*TASK DETAILS*:
Rewrite the items below with "oak door" substituted for each occurrence of "wooden door", keeping all other text identical.

*Lines of data*:
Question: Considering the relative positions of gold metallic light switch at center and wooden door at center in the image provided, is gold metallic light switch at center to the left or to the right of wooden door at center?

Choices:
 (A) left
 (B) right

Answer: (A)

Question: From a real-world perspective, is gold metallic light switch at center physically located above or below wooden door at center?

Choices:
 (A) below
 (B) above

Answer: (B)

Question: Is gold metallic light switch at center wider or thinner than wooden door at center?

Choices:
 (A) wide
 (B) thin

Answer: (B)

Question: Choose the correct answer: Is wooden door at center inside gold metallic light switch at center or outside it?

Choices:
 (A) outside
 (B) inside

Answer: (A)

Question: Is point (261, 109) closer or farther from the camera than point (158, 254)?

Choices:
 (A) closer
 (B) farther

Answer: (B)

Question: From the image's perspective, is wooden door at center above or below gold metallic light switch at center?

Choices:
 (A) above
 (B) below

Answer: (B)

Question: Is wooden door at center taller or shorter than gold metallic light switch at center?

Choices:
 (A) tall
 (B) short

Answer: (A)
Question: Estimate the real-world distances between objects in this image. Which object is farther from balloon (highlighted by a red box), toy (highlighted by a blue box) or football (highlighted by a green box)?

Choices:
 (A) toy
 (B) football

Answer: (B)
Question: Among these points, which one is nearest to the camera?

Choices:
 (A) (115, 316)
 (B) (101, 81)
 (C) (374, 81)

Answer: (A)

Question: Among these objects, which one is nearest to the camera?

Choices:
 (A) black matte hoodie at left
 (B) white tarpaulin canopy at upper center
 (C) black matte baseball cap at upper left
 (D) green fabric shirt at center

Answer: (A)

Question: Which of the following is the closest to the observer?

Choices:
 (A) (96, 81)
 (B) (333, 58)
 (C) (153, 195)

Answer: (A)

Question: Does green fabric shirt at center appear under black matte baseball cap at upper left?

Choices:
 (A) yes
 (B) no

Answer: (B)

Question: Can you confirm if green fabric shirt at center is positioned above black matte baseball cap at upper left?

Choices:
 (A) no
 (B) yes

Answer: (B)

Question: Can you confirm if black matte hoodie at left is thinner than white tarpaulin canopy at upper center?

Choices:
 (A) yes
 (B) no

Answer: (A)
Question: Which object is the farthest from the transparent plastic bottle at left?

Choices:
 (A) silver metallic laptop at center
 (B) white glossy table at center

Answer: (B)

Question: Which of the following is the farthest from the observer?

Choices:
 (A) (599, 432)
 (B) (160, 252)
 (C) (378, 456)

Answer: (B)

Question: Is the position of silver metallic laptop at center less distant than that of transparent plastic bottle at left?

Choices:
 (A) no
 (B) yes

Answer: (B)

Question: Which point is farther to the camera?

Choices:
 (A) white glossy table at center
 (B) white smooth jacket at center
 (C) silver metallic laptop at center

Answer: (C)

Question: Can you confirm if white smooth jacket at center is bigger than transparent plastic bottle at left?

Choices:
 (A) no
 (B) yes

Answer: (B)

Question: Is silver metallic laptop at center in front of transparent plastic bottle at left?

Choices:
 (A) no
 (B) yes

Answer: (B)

*SOLUTION TO THIS EXERCISE*:
Question: Considering the relative positions of gold metallic light switch at center and oak door at center in the image provided, is gold metallic light switch at center to the left or to the right of oak door at center?

Choices:
 (A) left
 (B) right

Answer: (A)

Question: From a real-world perspective, is gold metallic light switch at center physically located above or below oak door at center?

Choices:
 (A) below
 (B) above

Answer: (B)

Question: Is gold metallic light switch at center wider or thinner than oak door at center?

Choices:
 (A) wide
 (B) thin

Answer: (B)

Question: Choose the correct answer: Is oak door at center inside gold metallic light switch at center or outside it?

Choices:
 (A) outside
 (B) inside

Answer: (A)

Question: Is point (261, 109) closer or farther from the camera than point (158, 254)?

Choices:
 (A) closer
 (B) farther

Answer: (B)

Question: From the image's perspective, is oak door at center above or below gold metallic light switch at center?

Choices:
 (A) above
 (B) below

Answer: (B)

Question: Is oak door at center taller or shorter than gold metallic light switch at center?

Choices:
 (A) tall
 (B) short

Answer: (A)
Question: Estimate the real-world distances between objects in this image. Which object is farther from balloon (highlighted by a red box), toy (highlighted by a blue box) or football (highlighted by a green box)?

Choices:
 (A) toy
 (B) football

Answer: (B)
Question: Among these points, which one is nearest to the camera?

Choices:
 (A) (115, 316)
 (B) (101, 81)
 (C) (374, 81)

Answer: (A)

Question: Among these objects, which one is nearest to the camera?

Choices:
 (A) black matte hoodie at left
 (B) white tarpaulin canopy at upper center
 (C) black matte baseball cap at upper left
 (D) green fabric shirt at center

Answer: (A)

Question: Which of the following is the closest to the observer?

Choices:
 (A) (96, 81)
 (B) (333, 58)
 (C) (153, 195)

Answer: (A)

Question: Does green fabric shirt at center appear under black matte baseball cap at upper left?

Choices:
 (A) yes
 (B) no

Answer: (B)

Question: Can you confirm if green fabric shirt at center is positioned above black matte baseball cap at upper left?

Choices:
 (A) no
 (B) yes

Answer: (B)

Question: Can you confirm if black matte hoodie at left is thinner than white tarpaulin canopy at upper center?

Choices:
 (A) yes
 (B) no

Answer: (A)
Question: Which object is the farthest from the transparent plastic bottle at left?

Choices:
 (A) silver metallic laptop at center
 (B) white glossy table at center

Answer: (B)

Question: Which of the following is the farthest from the observer?

Choices:
 (A) (599, 432)
 (B) (160, 252)
 (C) (378, 456)

Answer: (B)

Question: Is the position of silver metallic laptop at center less distant than that of transparent plastic bottle at left?

Choices:
 (A) no
 (B) yes

Answer: (B)

Question: Which point is farther to the camera?

Choices:
 (A) white glossy table at center
 (B) white smooth jacket at center
 (C) silver metallic laptop at center

Answer: (C)

Question: Can you confirm if white smooth jacket at center is bigger than transparent plastic bottle at left?

Choices:
 (A) no
 (B) yes

Answer: (B)

Question: Is silver metallic laptop at center in front of transparent plastic bottle at left?

Choices:
 (A) no
 (B) yes

Answer: (B)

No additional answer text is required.